Reproduce exactly, and only, the lines below from the one containing "SW2: switch (NET9, NET14)" through the one containing "U3 pin VSS: GND -> +3V3".

Record excerpts:
____________________

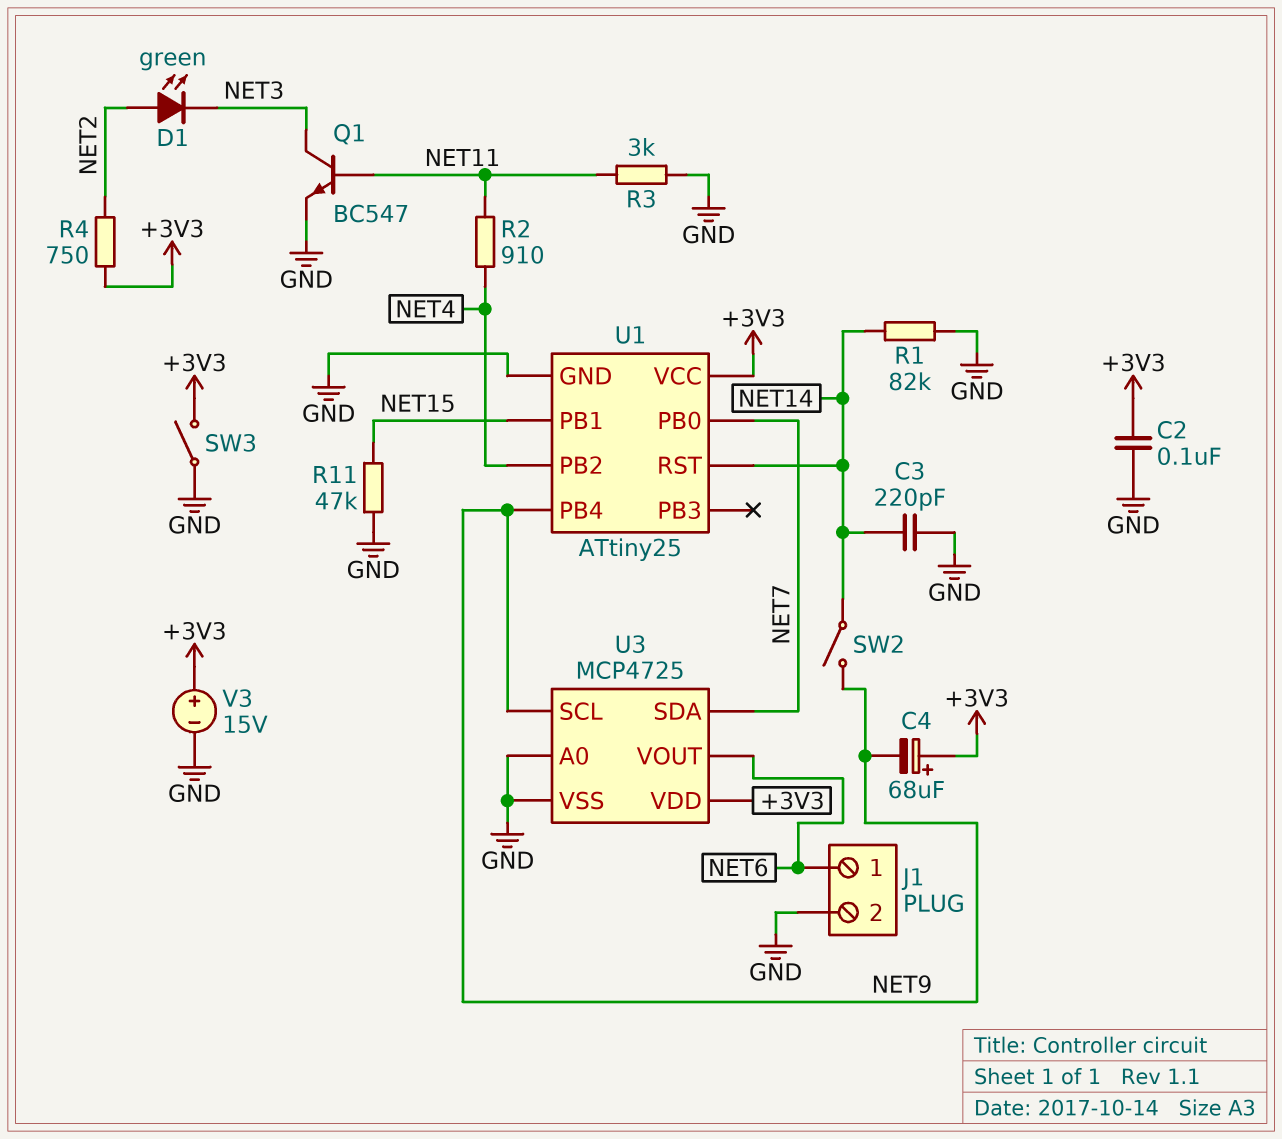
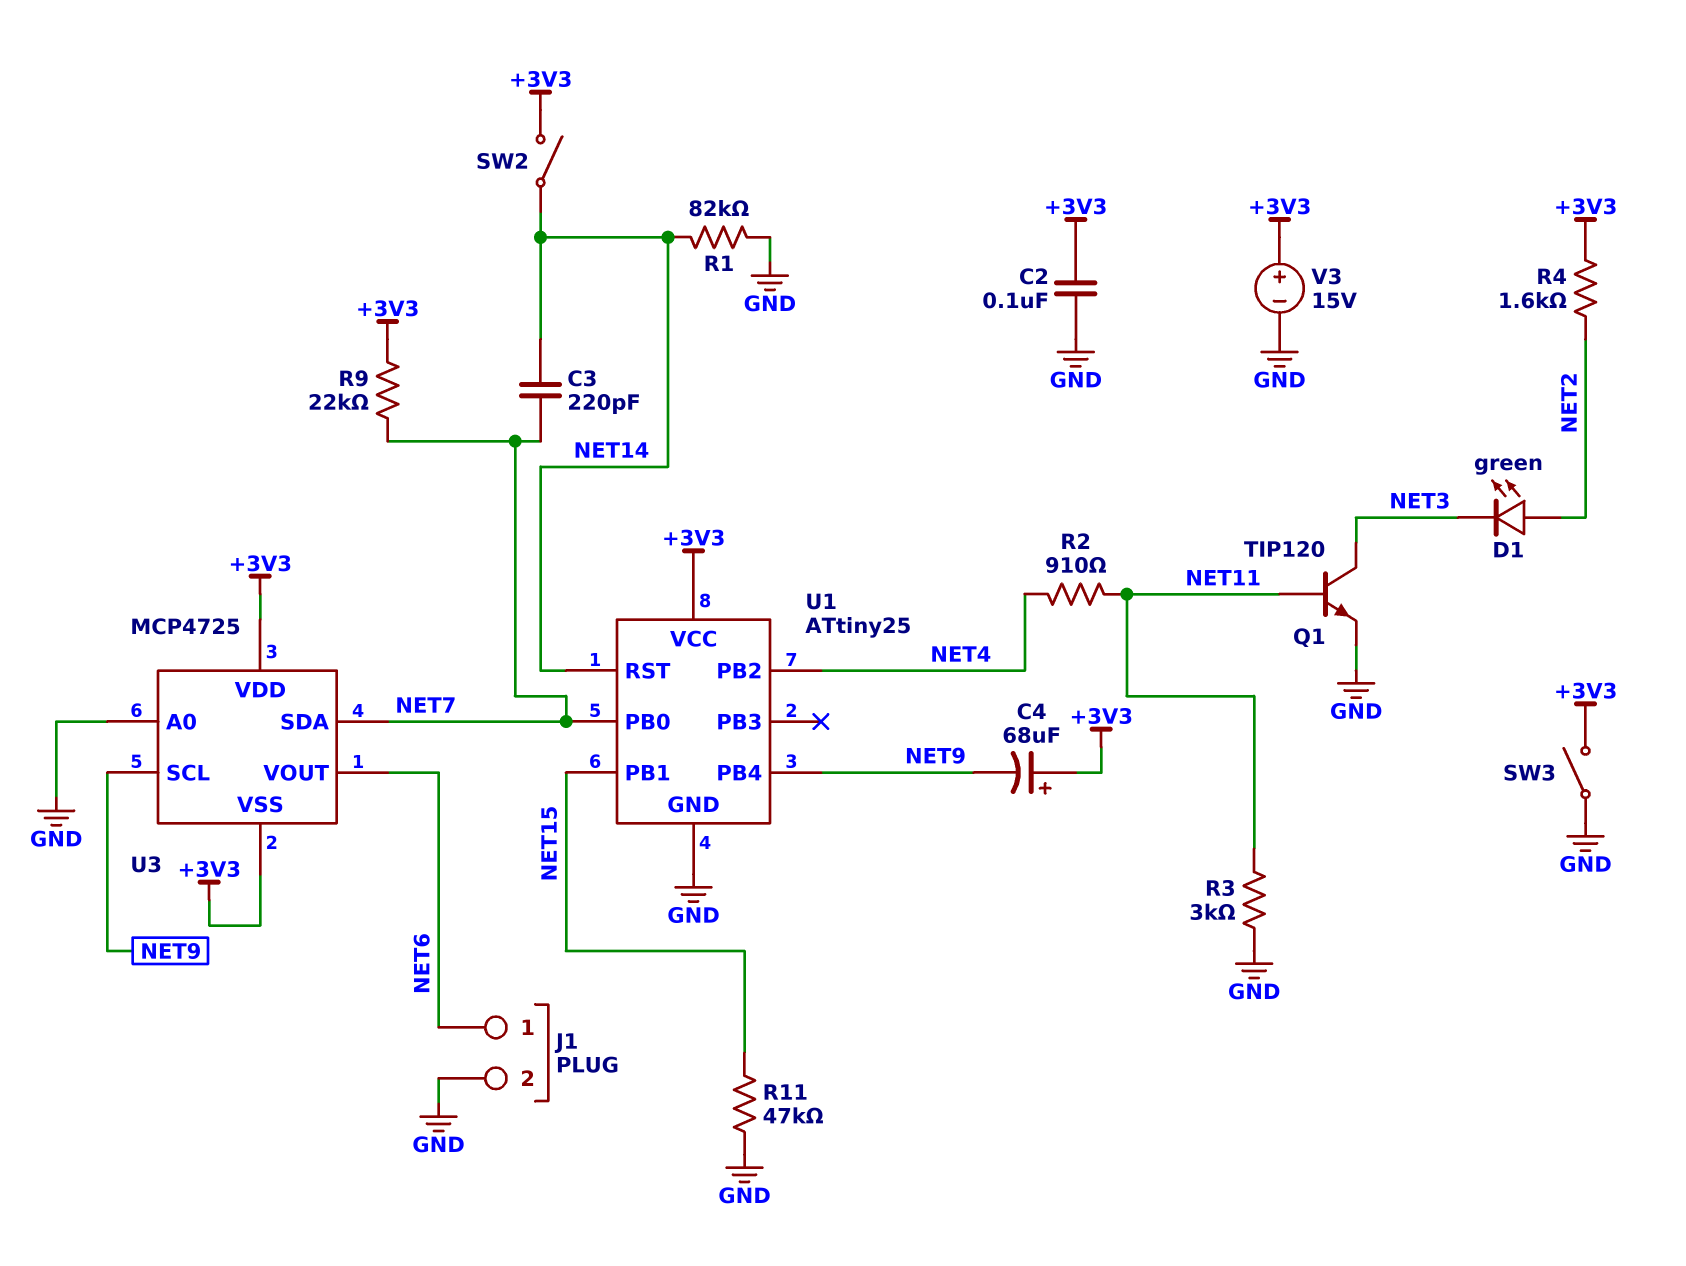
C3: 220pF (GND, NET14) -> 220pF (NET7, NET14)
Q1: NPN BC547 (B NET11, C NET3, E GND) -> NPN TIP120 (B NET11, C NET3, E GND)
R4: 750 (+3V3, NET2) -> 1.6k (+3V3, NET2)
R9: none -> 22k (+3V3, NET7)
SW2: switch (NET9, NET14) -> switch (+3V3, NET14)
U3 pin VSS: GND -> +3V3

____________________

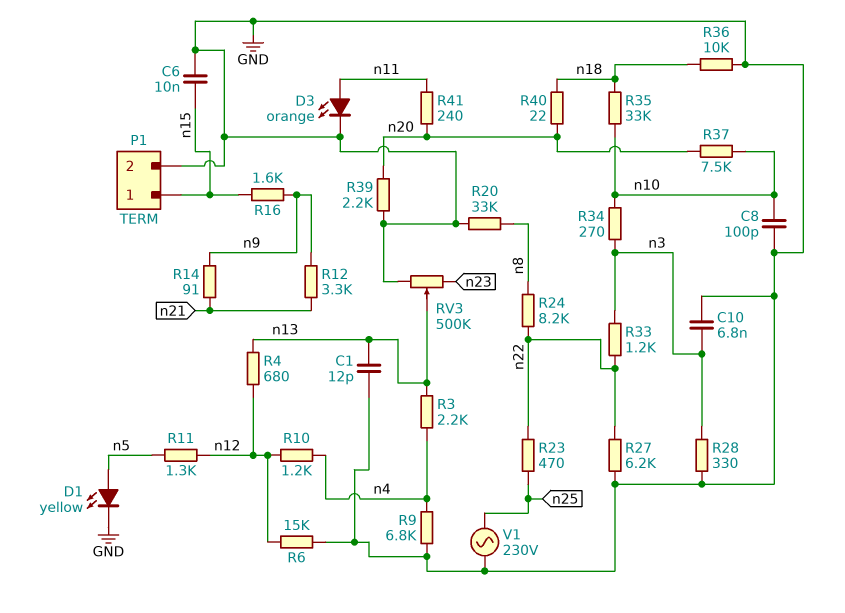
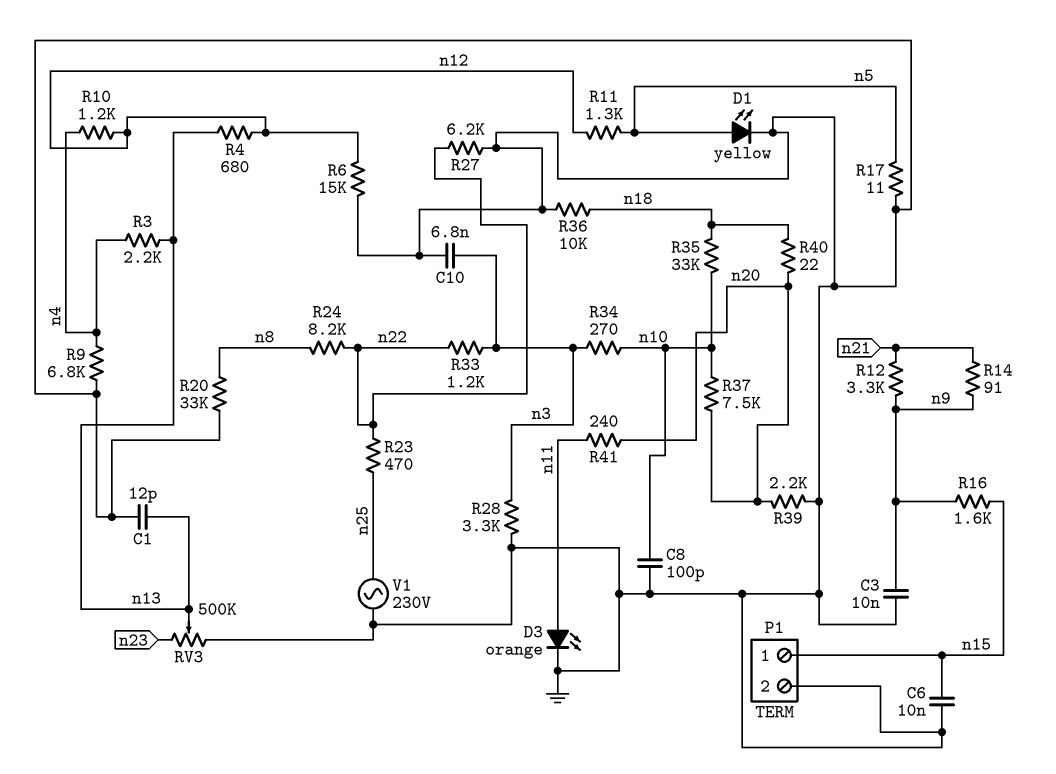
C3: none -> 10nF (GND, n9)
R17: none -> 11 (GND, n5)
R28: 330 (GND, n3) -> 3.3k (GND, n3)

____________________

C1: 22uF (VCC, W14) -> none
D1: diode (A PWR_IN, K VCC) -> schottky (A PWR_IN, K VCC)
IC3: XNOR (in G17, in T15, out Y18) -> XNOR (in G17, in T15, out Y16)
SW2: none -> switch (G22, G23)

____________________

Response to this exercise:
SW2: switch (NET9, NET14) -> switch (+3V3, NET14)
U3 pin VSS: GND -> +3V3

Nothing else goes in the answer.